◆ **The problem**
Once you reach the line with "gray star: (120, 156) -> (60, 66), moved", copy it and every line after it exactly, up to the end of the data. Omit the pictures.

◆ **Information**
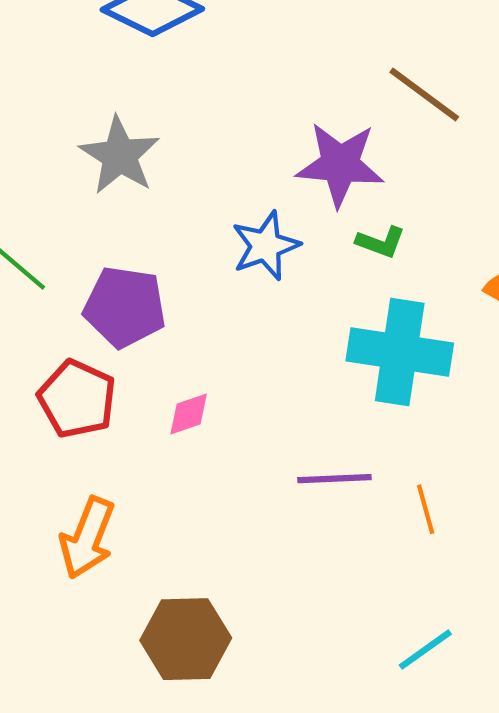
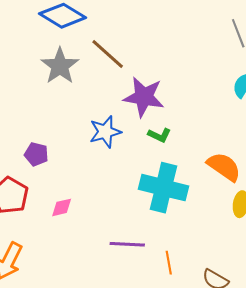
brown line: (424, 94) -> (108, 54), moved
gray star: (120, 156) -> (60, 66), moved
purple pentagon: (125, 307) -> (36, 154), size x0.6

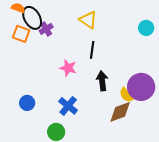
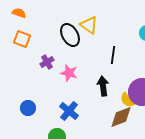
black ellipse: (32, 18) -> (70, 35), moved
purple cross: (46, 29) -> (47, 62), moved
black line: (92, 50) -> (113, 55), moved

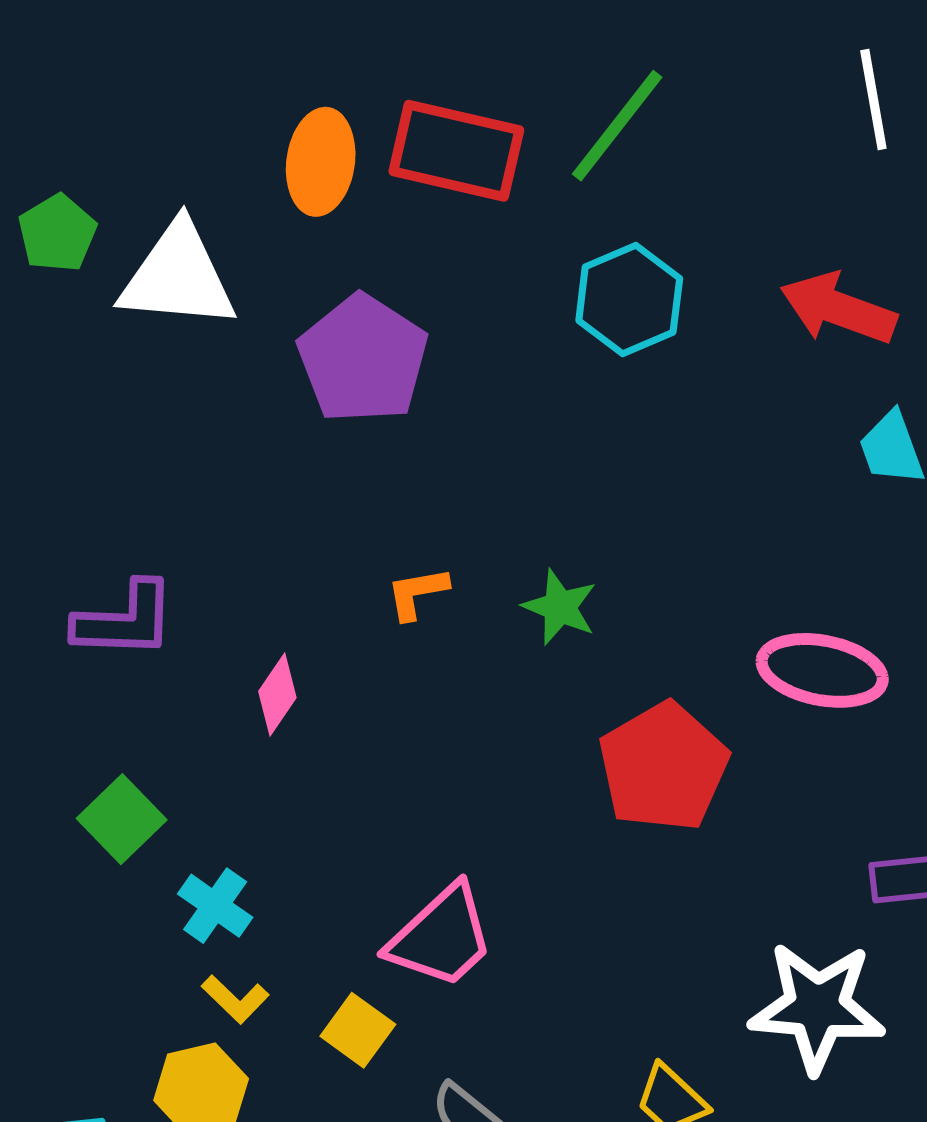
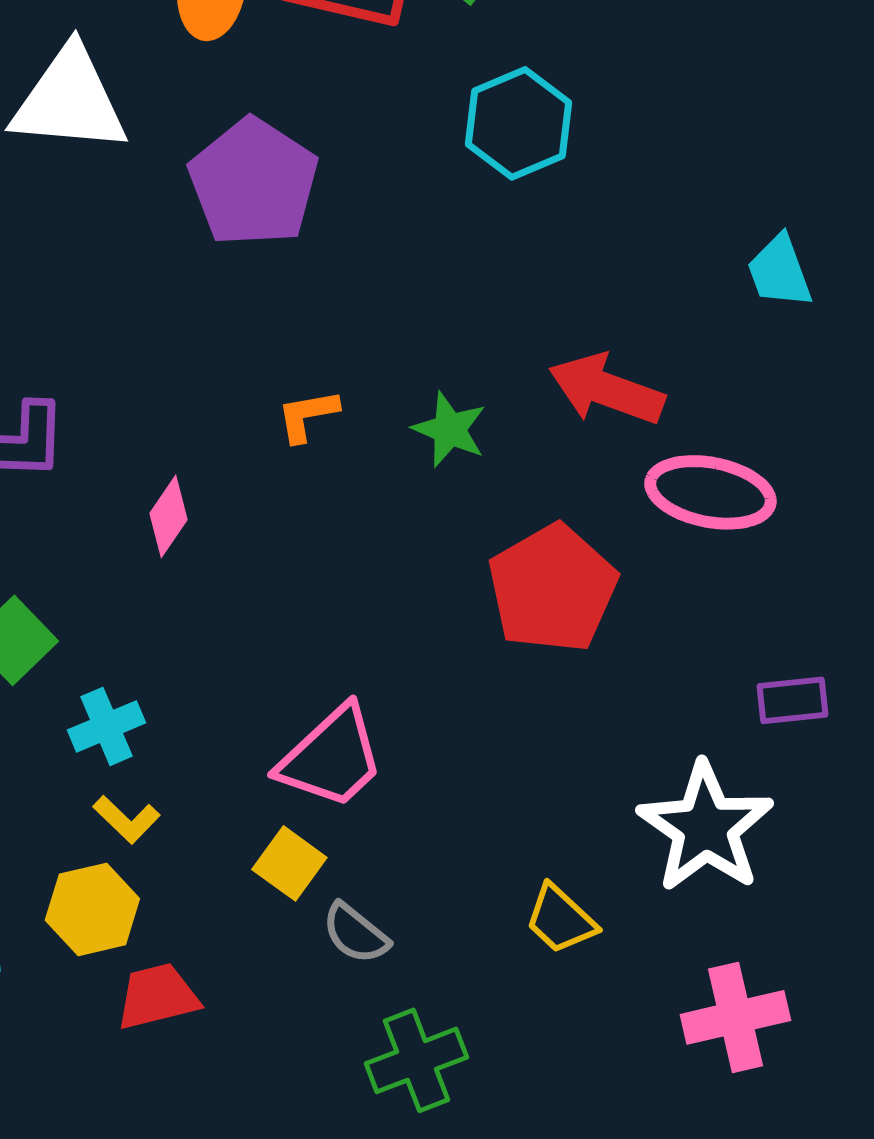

◆ **The answer**
gray star: (120, 156) -> (60, 66), moved
purple pentagon: (125, 307) -> (36, 154), size x0.6

black ellipse: (32, 18) -> (70, 35), moved
purple cross: (46, 29) -> (47, 62), moved
black line: (92, 50) -> (113, 55), moved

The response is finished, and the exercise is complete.